» **Task goal**:
Beginning with the line containing "C7: 68uF (plus", give every line again exactly as it is, ending with the last line of the entries.

-- Opening Marker --

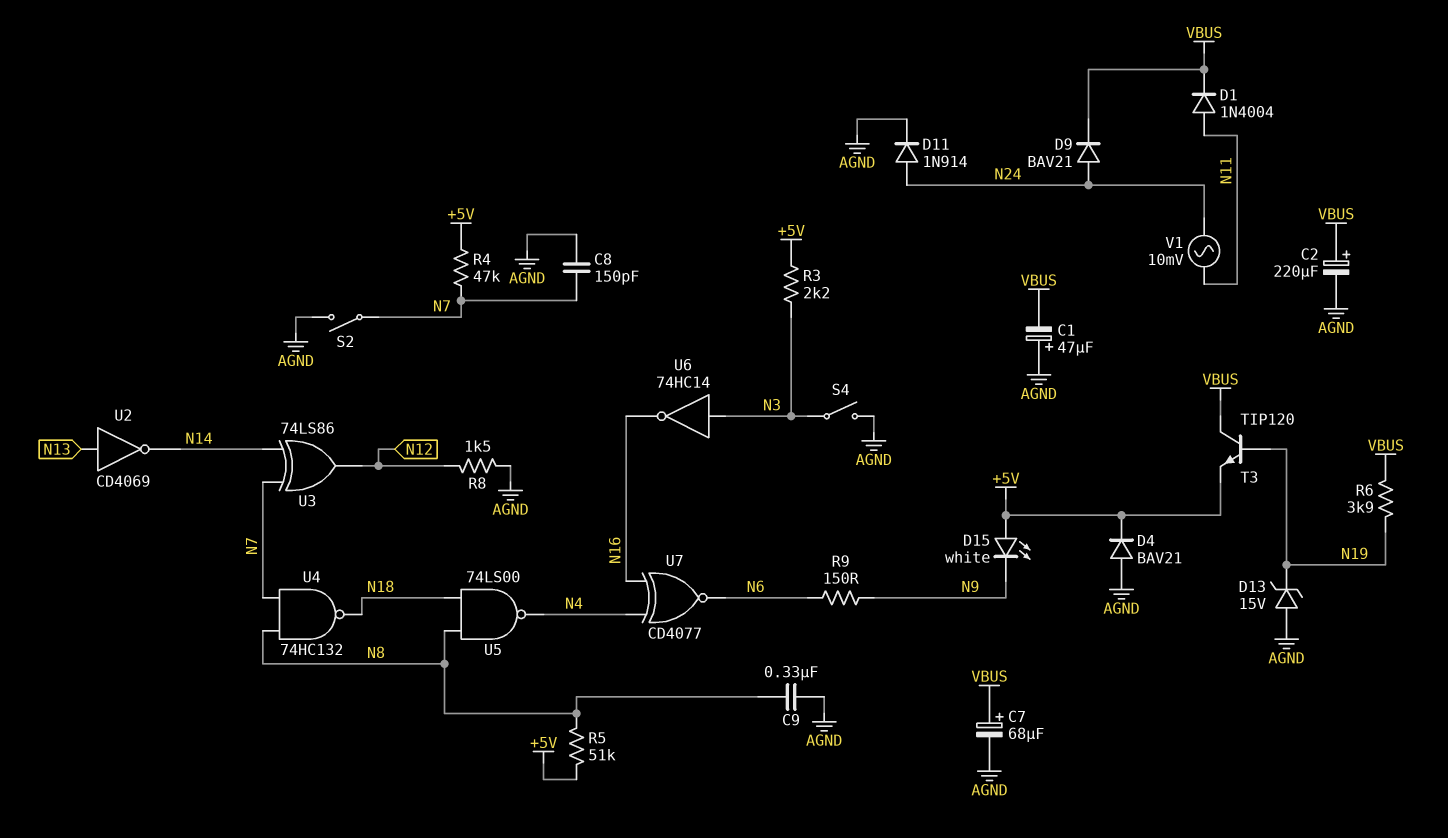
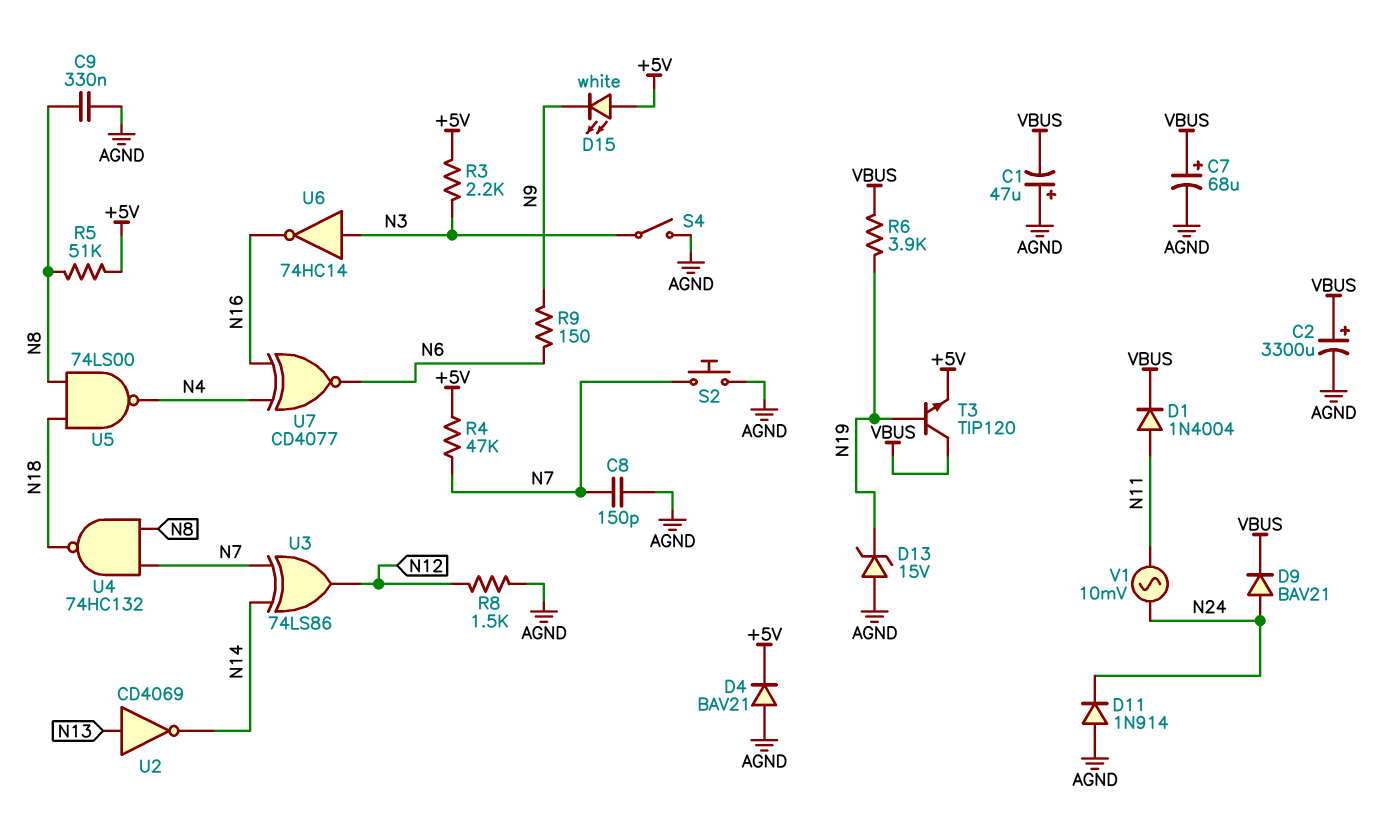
C2: 220uF (plus VBUS, minus AGND) -> 3300uF (plus VBUS, minus AGND)
D11: diode 1N914 (A N24, K AGND) -> diode 1N914 (A AGND, K N24)
S2: switch (AGND, N7) -> button (AGND, N7)

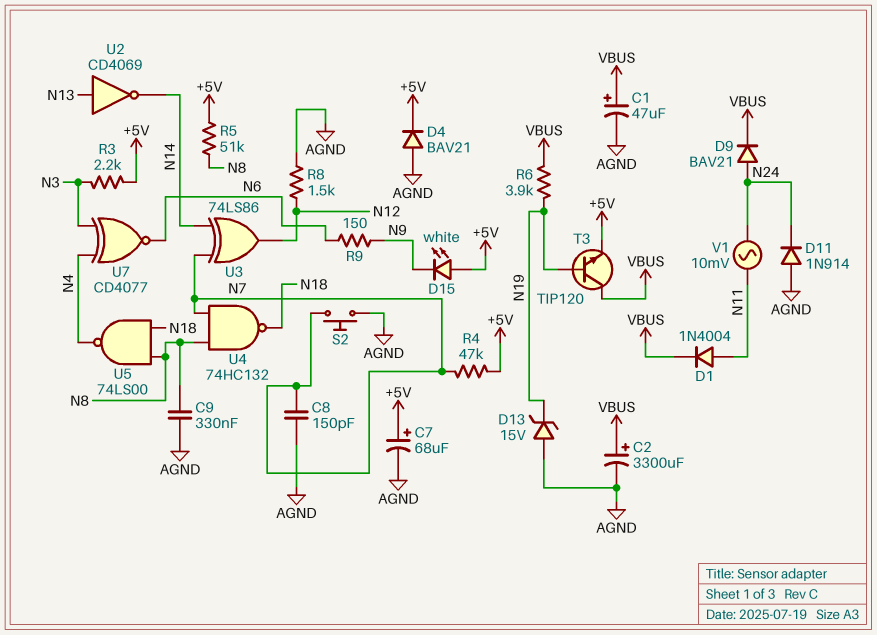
C1: 47uF (plus AGND, minus VBUS) -> 47uF (plus VBUS, minus AGND)
C7: 68uF (plus VBUS, minus AGND) -> 68uF (plus +5V, minus AGND)
S4: switch (AGND, N3) -> none
U6: NOT 74HC14 (in N3, out N16) -> none
U7: XNOR CD4077 (in N4, in N16, out N6) -> XNOR CD4077 (in N3, in N4, out N6)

-- Closing Marker --

» **Exercise answer**:
C7: 68uF (plus VBUS, minus AGND) -> 68uF (plus +5V, minus AGND)
S4: switch (AGND, N3) -> none
U6: NOT 74HC14 (in N3, out N16) -> none
U7: XNOR CD4077 (in N4, in N16, out N6) -> XNOR CD4077 (in N3, in N4, out N6)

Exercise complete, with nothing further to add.